START ENTRIES PROVIDED
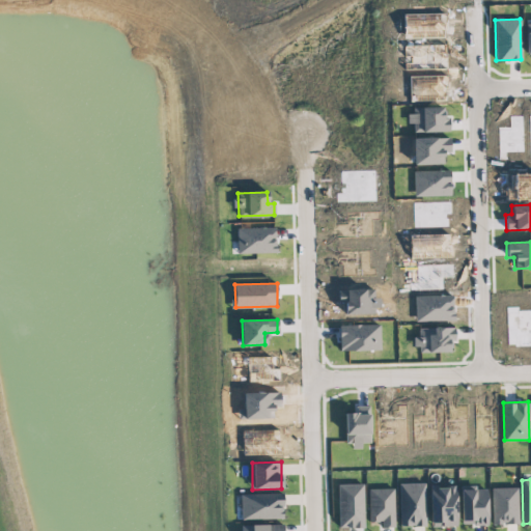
[(424,482),(398,483),(400,526),(425,526),(424,482)]
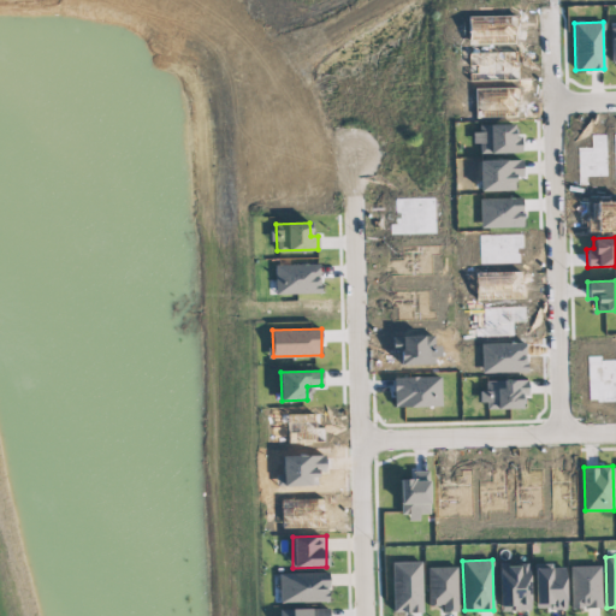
[(421,562),(392,562),(394,612),(422,611),(421,562)]
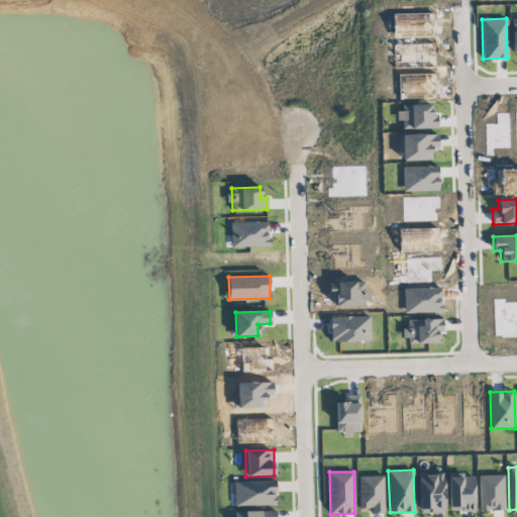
[(448,511),(475,510),(474,476),(463,476),(463,473),(447,473),(448,511)]
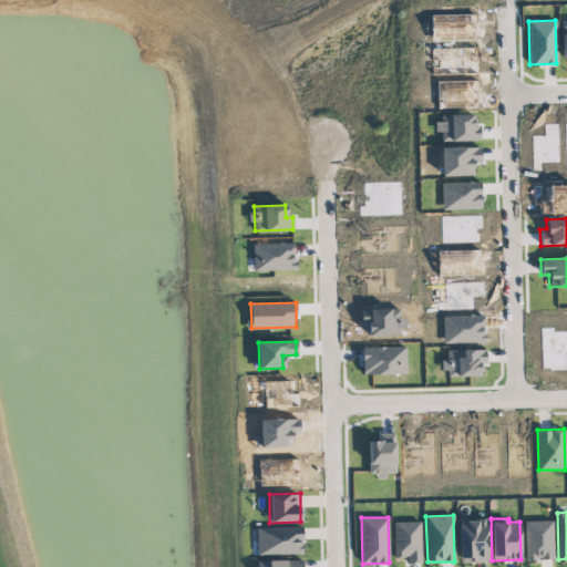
[(487,562),(486,519),(459,519),(460,562),(487,562)]
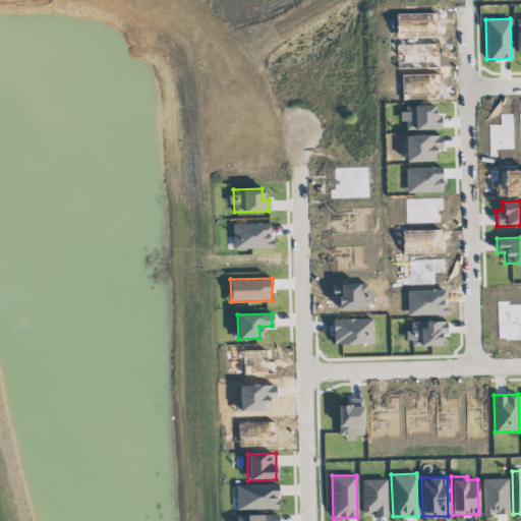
[(481,478),(482,514),(508,514),(508,478),(481,478)]
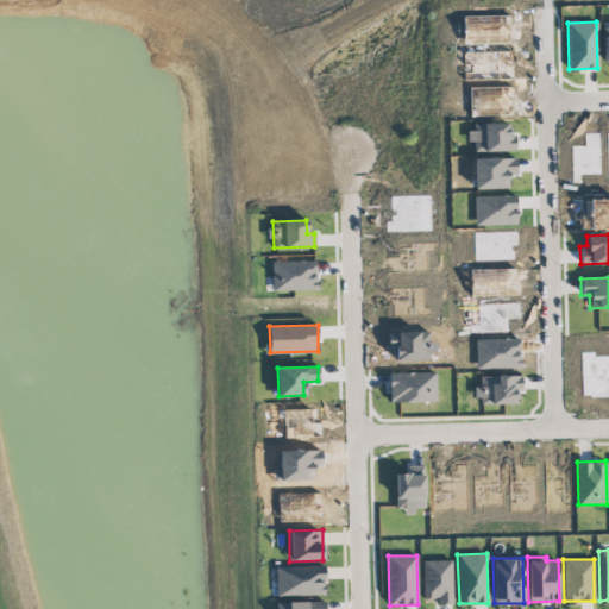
[(422,560),(424,600),(437,598),(438,604),(452,604),(452,560),(422,560)]
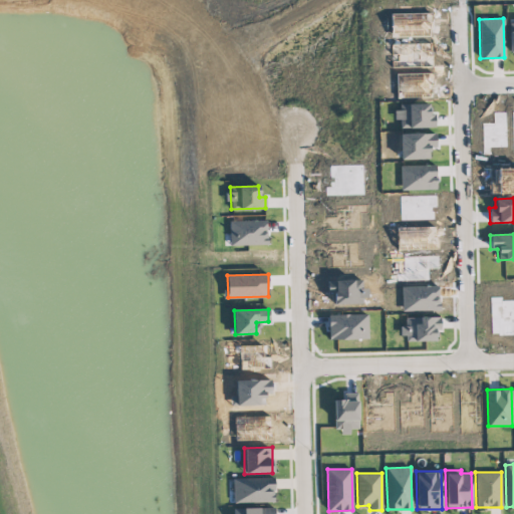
[(273,477),(232,478),(233,503),(274,502),(273,477)]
END ENTRIES PROVIDED
The job is to return the listing above exactly, minus its pictures.

_REPLY_
[(424,482),(398,483),(400,526),(425,526),(424,482)]
[(421,562),(392,562),(394,612),(422,611),(421,562)]
[(448,511),(475,510),(474,476),(463,476),(463,473),(447,473),(448,511)]
[(487,562),(486,519),(459,519),(460,562),(487,562)]
[(481,478),(482,514),(508,514),(508,478),(481,478)]
[(422,560),(424,600),(437,598),(438,604),(452,604),(452,560),(422,560)]
[(273,477),(232,478),(233,503),(274,502),(273,477)]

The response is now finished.